BEGIN MATERIAL FOR THIS EXERCISE

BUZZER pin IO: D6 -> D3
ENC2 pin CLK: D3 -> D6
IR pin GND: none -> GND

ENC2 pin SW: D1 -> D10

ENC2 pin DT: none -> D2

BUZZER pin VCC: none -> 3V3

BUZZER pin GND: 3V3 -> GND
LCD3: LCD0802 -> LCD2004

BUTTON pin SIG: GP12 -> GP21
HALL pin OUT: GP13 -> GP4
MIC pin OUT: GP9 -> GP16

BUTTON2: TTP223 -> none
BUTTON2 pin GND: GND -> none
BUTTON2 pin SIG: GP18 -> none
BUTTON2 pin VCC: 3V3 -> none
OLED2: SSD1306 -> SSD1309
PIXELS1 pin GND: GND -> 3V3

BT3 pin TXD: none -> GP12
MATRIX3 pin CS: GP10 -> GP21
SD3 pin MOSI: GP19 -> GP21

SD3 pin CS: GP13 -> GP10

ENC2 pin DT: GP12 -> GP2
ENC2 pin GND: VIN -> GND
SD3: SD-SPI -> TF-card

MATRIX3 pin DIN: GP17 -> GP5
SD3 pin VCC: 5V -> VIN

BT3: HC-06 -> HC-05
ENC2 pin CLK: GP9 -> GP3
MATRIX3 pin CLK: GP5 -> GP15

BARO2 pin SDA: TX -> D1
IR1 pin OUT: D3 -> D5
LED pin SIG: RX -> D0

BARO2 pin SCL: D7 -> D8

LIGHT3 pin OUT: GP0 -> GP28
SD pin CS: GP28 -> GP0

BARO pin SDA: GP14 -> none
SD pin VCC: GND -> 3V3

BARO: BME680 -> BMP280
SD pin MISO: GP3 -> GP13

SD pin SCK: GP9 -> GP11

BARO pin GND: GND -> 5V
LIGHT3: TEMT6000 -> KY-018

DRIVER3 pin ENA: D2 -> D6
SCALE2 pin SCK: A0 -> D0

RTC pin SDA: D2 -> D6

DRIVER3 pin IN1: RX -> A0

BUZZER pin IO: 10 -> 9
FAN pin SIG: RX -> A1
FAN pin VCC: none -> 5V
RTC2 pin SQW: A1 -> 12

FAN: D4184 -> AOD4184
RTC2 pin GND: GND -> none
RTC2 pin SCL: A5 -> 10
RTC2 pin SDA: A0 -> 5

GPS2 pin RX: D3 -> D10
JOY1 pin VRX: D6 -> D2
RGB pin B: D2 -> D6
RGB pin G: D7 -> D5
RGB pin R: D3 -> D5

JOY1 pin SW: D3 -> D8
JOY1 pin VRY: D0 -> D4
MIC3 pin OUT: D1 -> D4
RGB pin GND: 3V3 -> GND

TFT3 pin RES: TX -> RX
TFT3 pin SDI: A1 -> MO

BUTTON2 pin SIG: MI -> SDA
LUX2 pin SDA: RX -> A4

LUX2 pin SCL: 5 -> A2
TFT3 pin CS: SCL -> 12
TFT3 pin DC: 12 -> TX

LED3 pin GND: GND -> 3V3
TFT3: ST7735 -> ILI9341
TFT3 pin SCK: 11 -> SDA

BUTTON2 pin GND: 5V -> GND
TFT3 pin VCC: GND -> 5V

END MATERIAL FOR THIS EXERCISE

> [THE TASK]
From the top of the material above, print every line exactly, ending with the line that holds "MATRIX3 pin CS: GP10 -> GP21".

> [RESPONSE TO THIS TASK]
BUZZER pin IO: D6 -> D3
ENC2 pin CLK: D3 -> D6
IR pin GND: none -> GND

ENC2 pin SW: D1 -> D10

ENC2 pin DT: none -> D2

BUZZER pin VCC: none -> 3V3

BUZZER pin GND: 3V3 -> GND
LCD3: LCD0802 -> LCD2004

BUTTON pin SIG: GP12 -> GP21
HALL pin OUT: GP13 -> GP4
MIC pin OUT: GP9 -> GP16

BUTTON2: TTP223 -> none
BUTTON2 pin GND: GND -> none
BUTTON2 pin SIG: GP18 -> none
BUTTON2 pin VCC: 3V3 -> none
OLED2: SSD1306 -> SSD1309
PIXELS1 pin GND: GND -> 3V3

BT3 pin TXD: none -> GP12
MATRIX3 pin CS: GP10 -> GP21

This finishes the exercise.